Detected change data
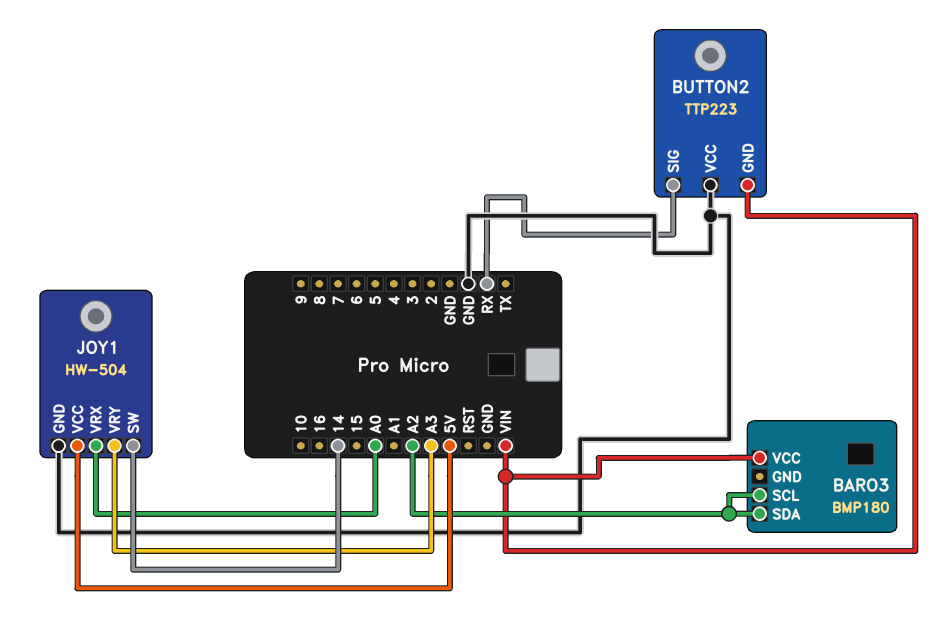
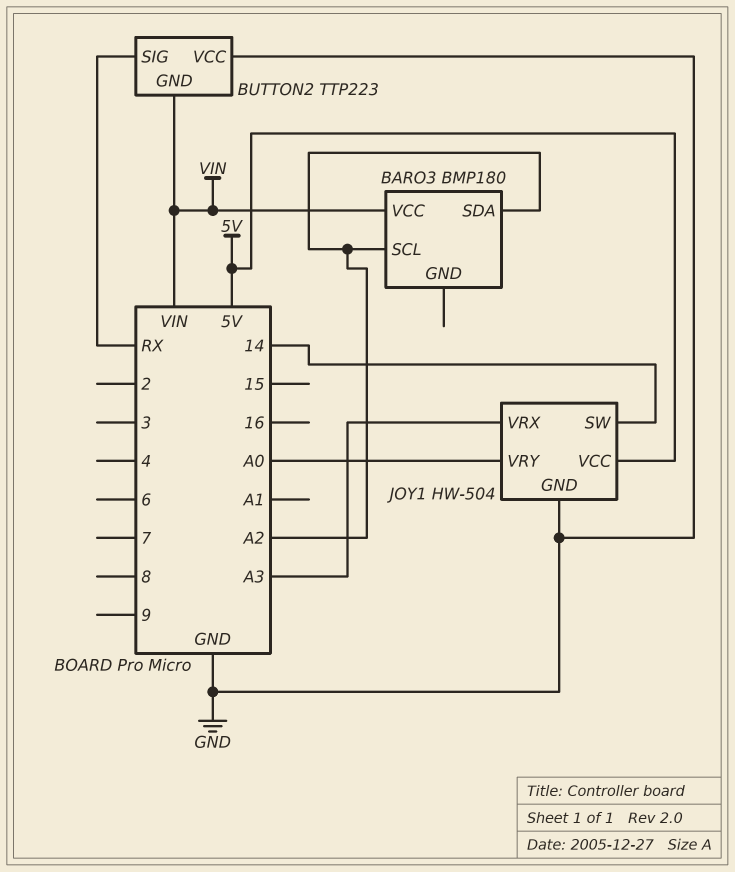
JOY1 pin VRX: A0 -> A3
JOY1 pin VRY: A3 -> A0

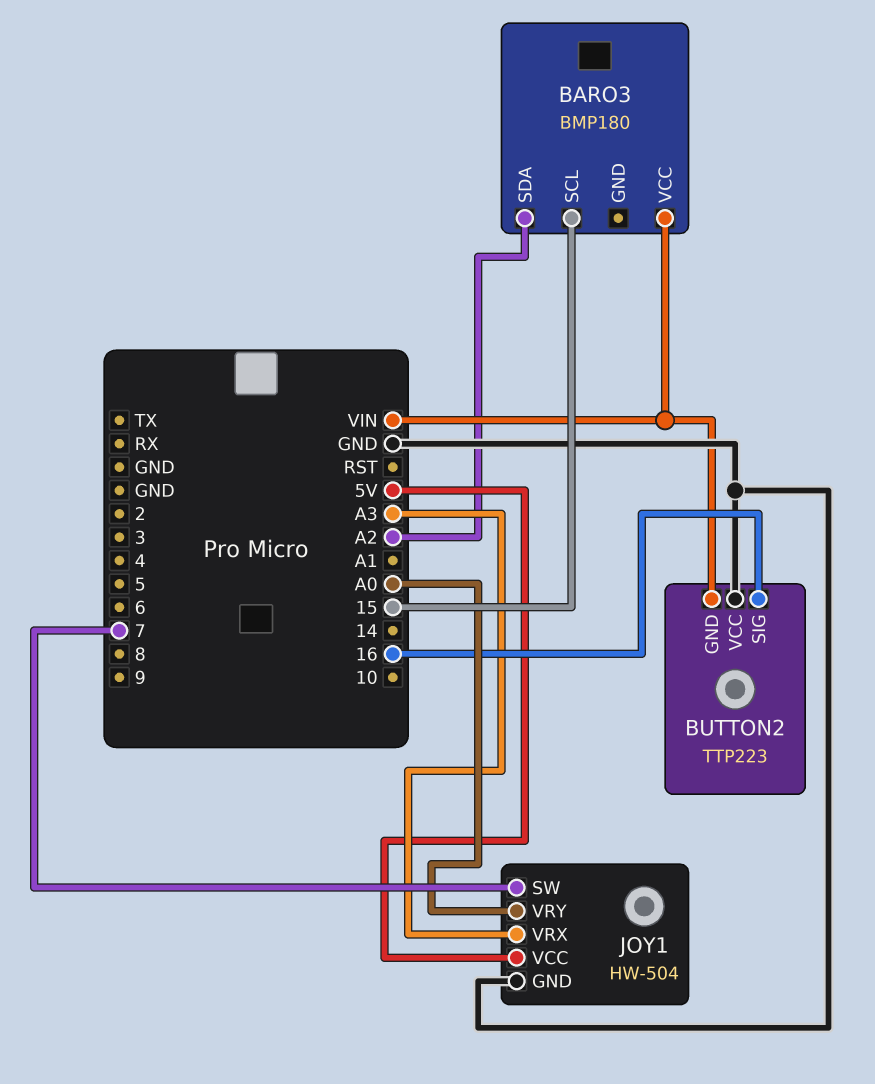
BARO3 pin SCL: A2 -> 15
BUTTON2 pin SIG: RX -> 16
JOY1 pin SW: 14 -> 7

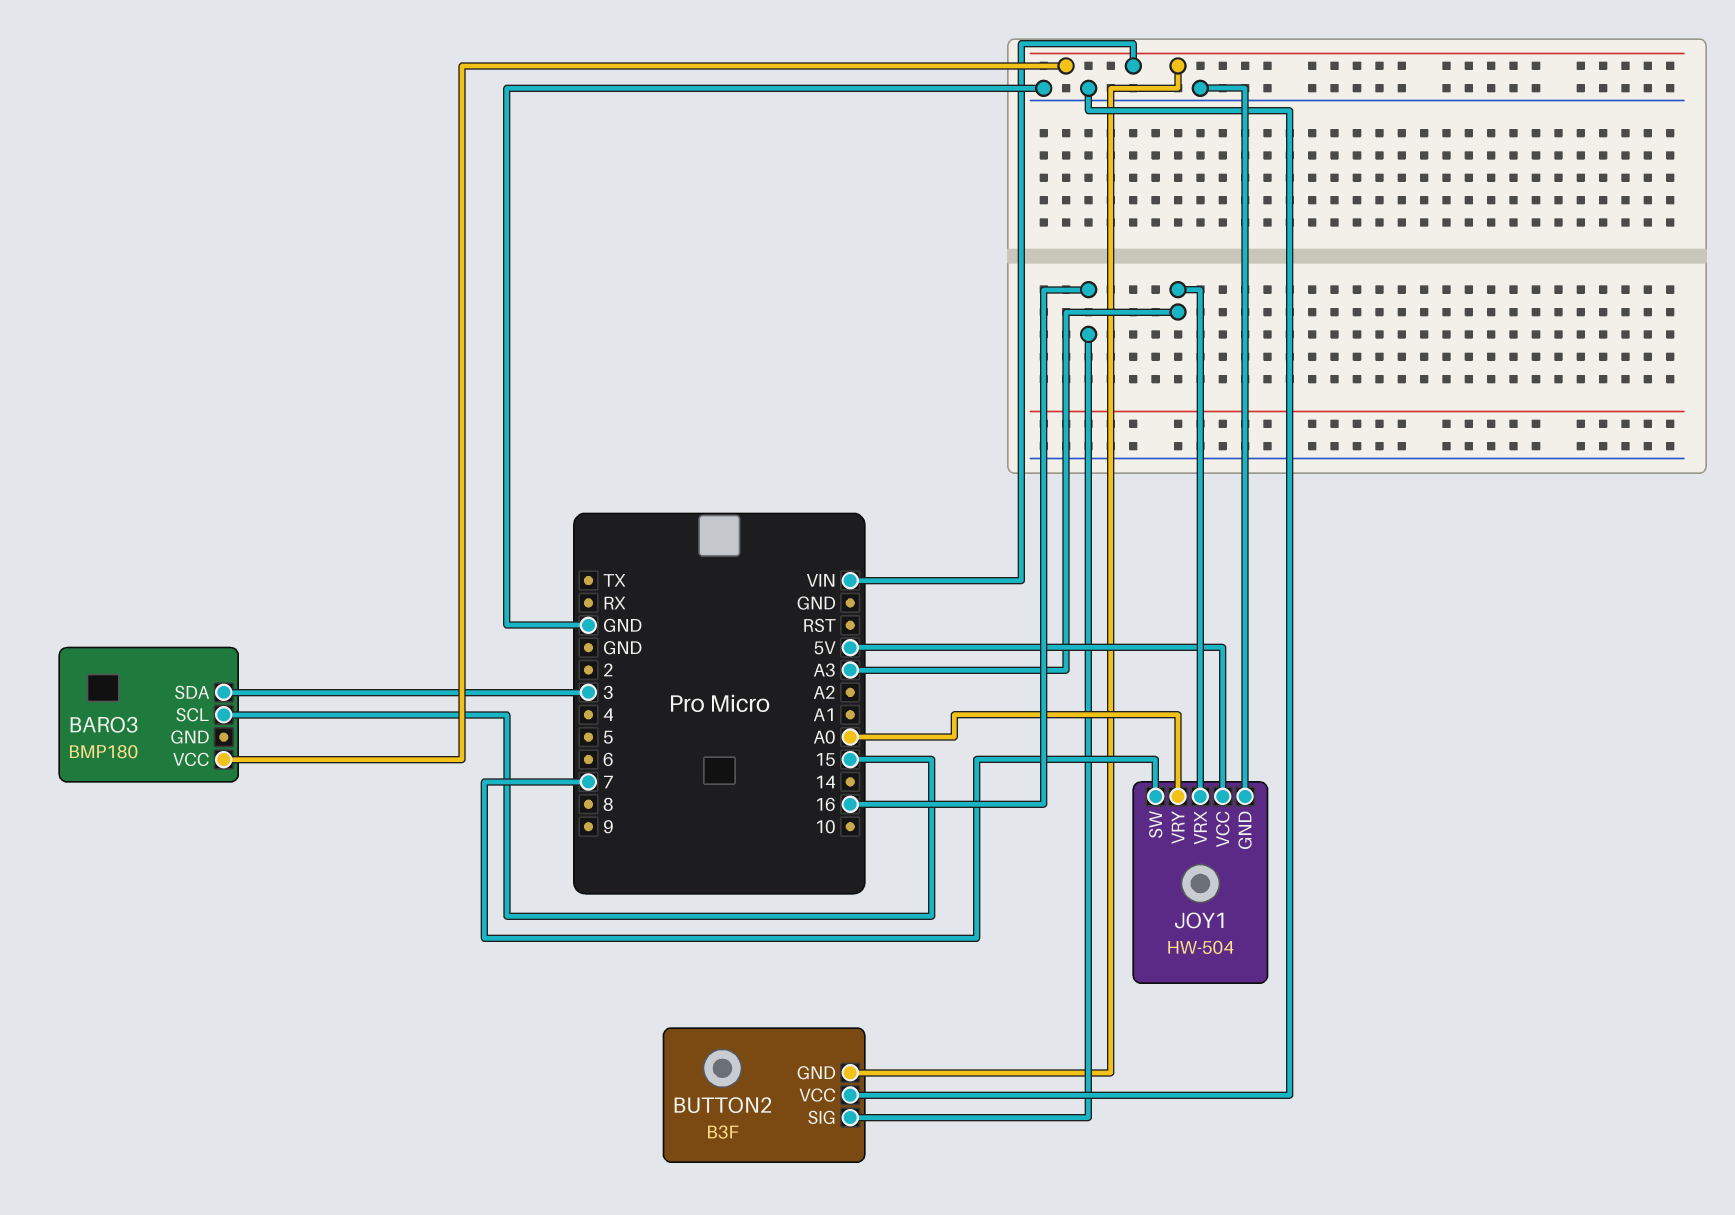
BARO3 pin SDA: A2 -> 3
BUTTON2: TTP223 -> B3F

#### Description of the task
Print every entry above again without changing a word, and omit the pictures.

#### Final answer
JOY1 pin VRX: A0 -> A3
JOY1 pin VRY: A3 -> A0

BARO3 pin SCL: A2 -> 15
BUTTON2 pin SIG: RX -> 16
JOY1 pin SW: 14 -> 7

BARO3 pin SDA: A2 -> 3
BUTTON2: TTP223 -> B3F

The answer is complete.